Job:
Copy out exactly the lines from the one containing "turquoise cup: [237,234,330,355]" to the end of the records below, both included, and nothing else.

[Counting task data]
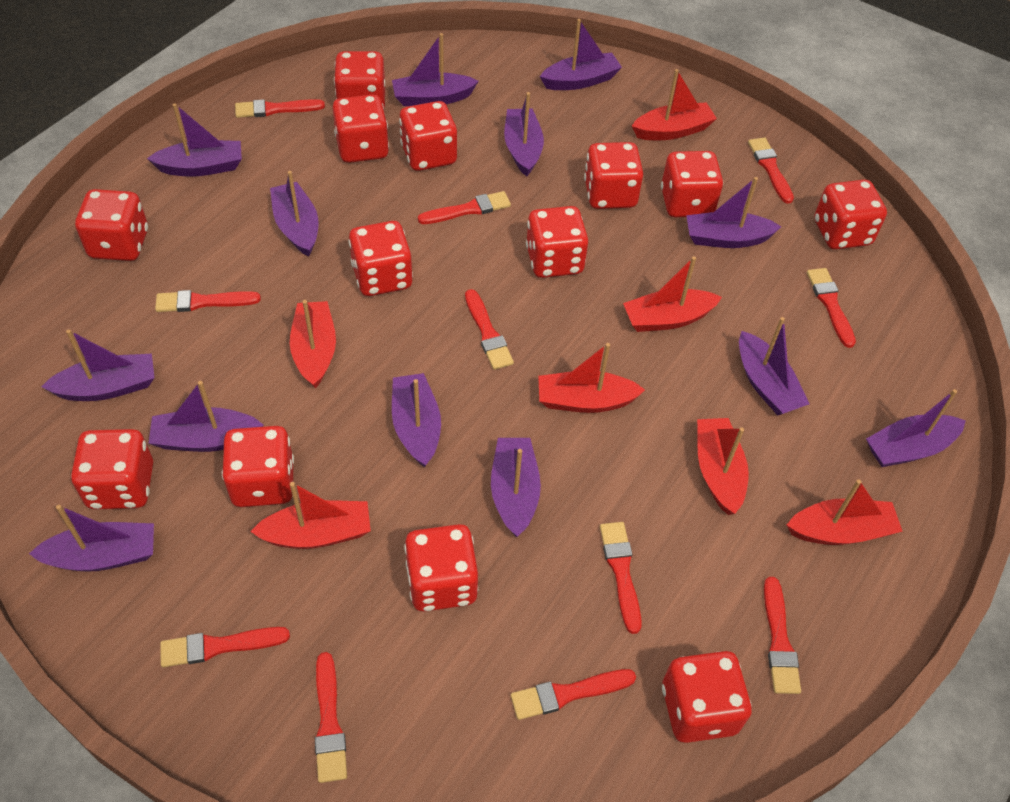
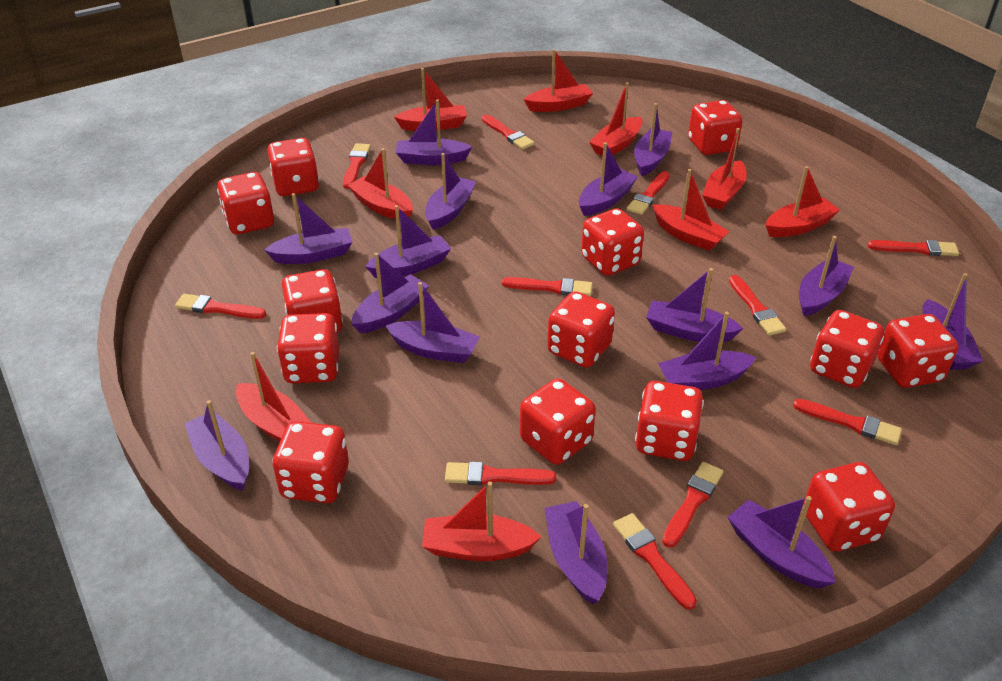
purple boat: [29,505,154,572] [41,330,155,401] [147,103,242,177] [149,381,264,452] [270,171,318,257] [392,33,478,106] [392,373,441,467] [491,438,541,537] [504,92,544,176] [540,19,622,90] [686,177,781,248] [739,317,809,416] [866,389,966,467] = 13 -> [184,400,249,491] [264,193,352,264] [351,253,429,333] [365,205,451,278] [385,282,480,363] [396,99,472,165] [425,153,476,230] [545,501,607,604] [579,142,638,216] [634,103,672,176] [646,268,743,343] [658,312,757,390] [727,496,836,589] [799,236,854,317] [923,273,983,370] = 15
red boat: [250,482,371,549] [290,300,336,389] [538,343,645,413] [623,256,722,332] [632,69,717,140] [697,418,749,515] [787,479,903,545] = 7 -> [236,352,312,441] [348,148,413,220] [394,68,467,131] [422,481,542,561] [524,49,593,112] [589,82,643,156] [652,169,730,251] [702,128,747,210] [766,166,840,237] = 9

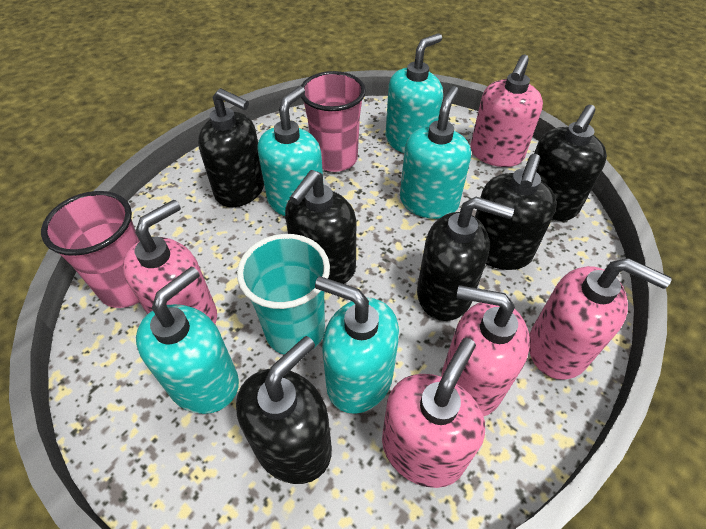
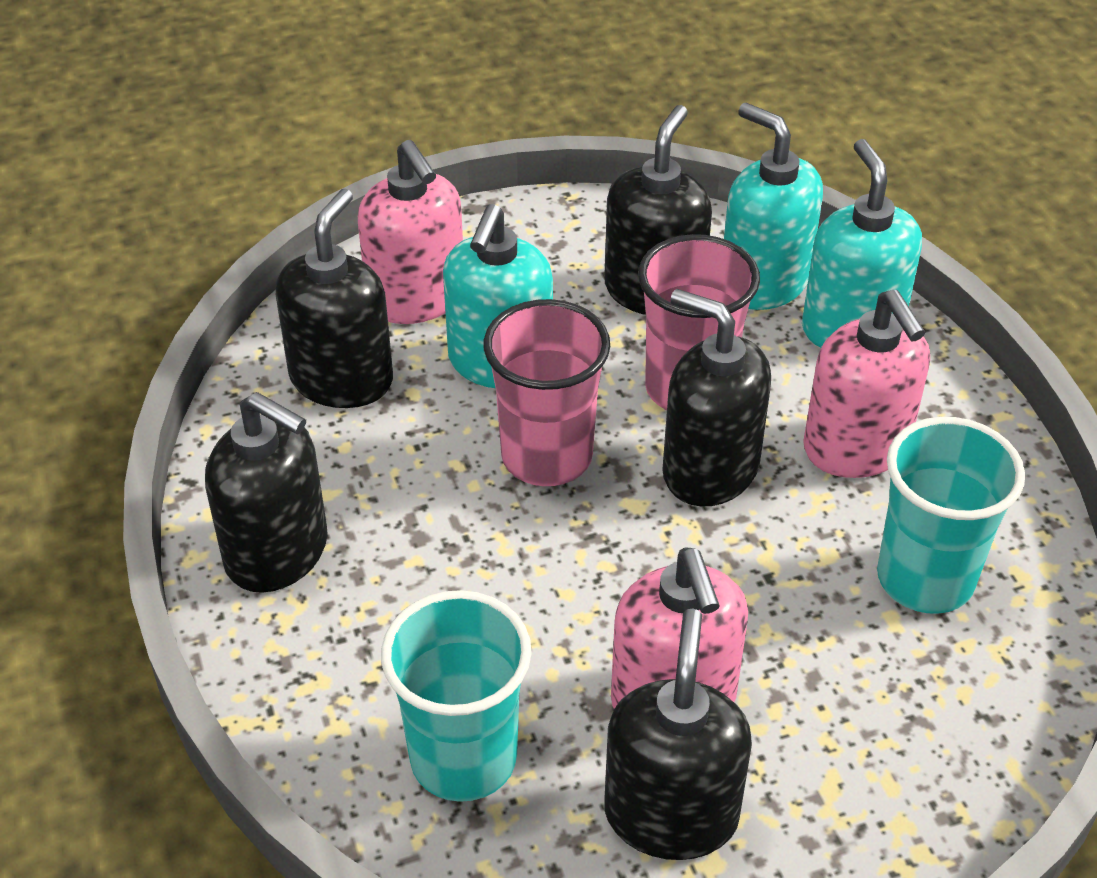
black soap dispenser: [198,88,264,207] [236,336,332,484] [285,170,356,284] [417,197,514,321] [475,154,557,270] [534,105,607,221] = 6 -> [205,392,328,593] [276,189,393,408] [604,105,712,315] [604,609,752,860] [662,289,771,507] = 5
pink soap dispenser: [123,200,217,324] [382,338,485,488] [441,285,530,416] [470,55,543,167] [529,258,672,380] = 5 -> [358,140,463,324] [611,547,748,709] [803,290,930,478] = 3
turquoise cup: [237,234,330,355] = 1 -> [381,590,532,802] [877,417,1025,614] = 2
turquoise soap dispenser: [136,266,239,414] [258,86,323,216] [315,276,399,414] [385,33,443,153] [400,86,471,219] = 5 -> [443,204,553,388] [724,103,823,310] [802,139,922,348] = 3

Exercise result:
turquoise cup: [237,234,330,355] = 1 -> [381,590,532,802] [877,417,1025,614] = 2
turquoise soap dispenser: [136,266,239,414] [258,86,323,216] [315,276,399,414] [385,33,443,153] [400,86,471,219] = 5 -> [443,204,553,388] [724,103,823,310] [802,139,922,348] = 3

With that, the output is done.